Only the final stretch of lines is needed: output exactly the line containing "D3: schottky SS14" and all lines following it in the listing below.

:: Excerpted data

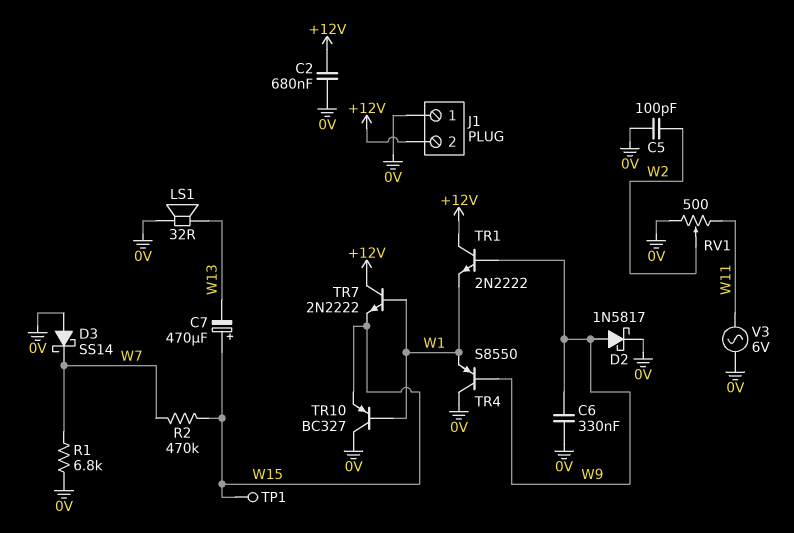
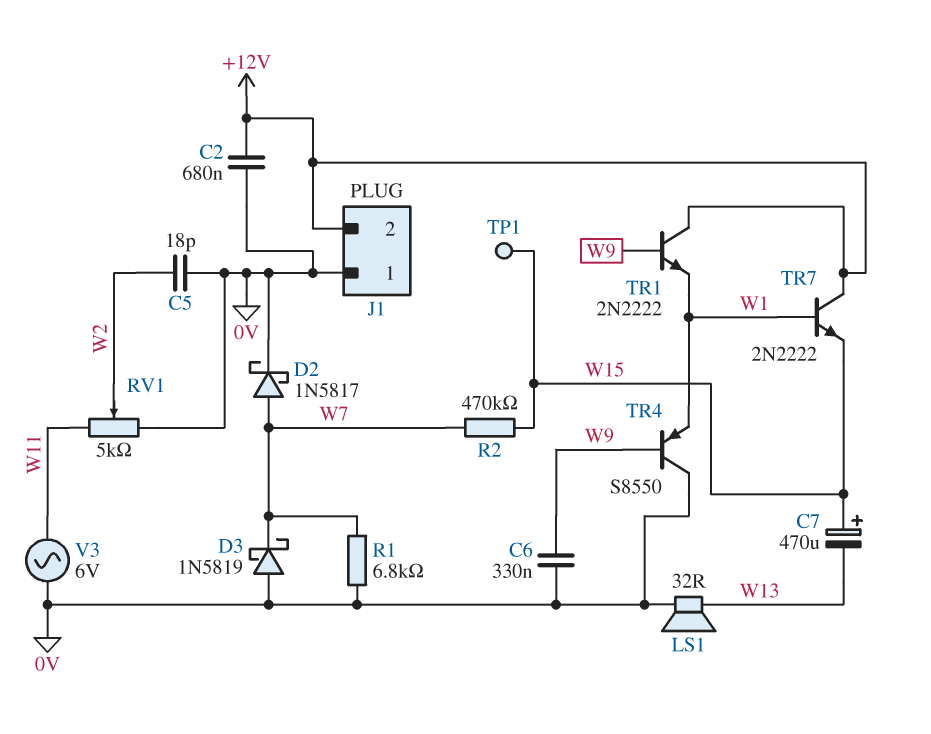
C5: 100pF (0V, W2) -> 18pF (0V, W2)
D2: schottky 1N5817 (A W9, K 0V) -> schottky 1N5817 (A W7, K 0V)
D3: schottky SS14 (A 0V, K W7) -> schottky 1N5819 (A 0V, K W7)
RV1: 500 (0V, W11, wiper W2) -> 5k (0V, W11, wiper W2)
TR10: PNP BC327 (B W1, C 0V, E W15) -> none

::::

Answer section.
D3: schottky SS14 (A 0V, K W7) -> schottky 1N5819 (A 0V, K W7)
RV1: 500 (0V, W11, wiper W2) -> 5k (0V, W11, wiper W2)
TR10: PNP BC327 (B W1, C 0V, E W15) -> none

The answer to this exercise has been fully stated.